::: Extracted information :::

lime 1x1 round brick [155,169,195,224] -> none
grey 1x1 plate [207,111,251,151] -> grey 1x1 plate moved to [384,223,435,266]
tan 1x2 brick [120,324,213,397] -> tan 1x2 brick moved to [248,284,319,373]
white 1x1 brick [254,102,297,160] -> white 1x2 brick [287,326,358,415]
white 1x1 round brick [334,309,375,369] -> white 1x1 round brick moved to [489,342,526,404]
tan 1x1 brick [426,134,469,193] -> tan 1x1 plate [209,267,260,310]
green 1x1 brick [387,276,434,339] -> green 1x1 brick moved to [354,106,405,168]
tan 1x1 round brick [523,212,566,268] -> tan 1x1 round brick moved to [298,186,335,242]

:::

Task goal: An exact reproduction of the material above is required.

Response:
lime 1x1 round brick [155,169,195,224] -> none
grey 1x1 plate [207,111,251,151] -> grey 1x1 plate moved to [384,223,435,266]
tan 1x2 brick [120,324,213,397] -> tan 1x2 brick moved to [248,284,319,373]
white 1x1 brick [254,102,297,160] -> white 1x2 brick [287,326,358,415]
white 1x1 round brick [334,309,375,369] -> white 1x1 round brick moved to [489,342,526,404]
tan 1x1 brick [426,134,469,193] -> tan 1x1 plate [209,267,260,310]
green 1x1 brick [387,276,434,339] -> green 1x1 brick moved to [354,106,405,168]
tan 1x1 round brick [523,212,566,268] -> tan 1x1 round brick moved to [298,186,335,242]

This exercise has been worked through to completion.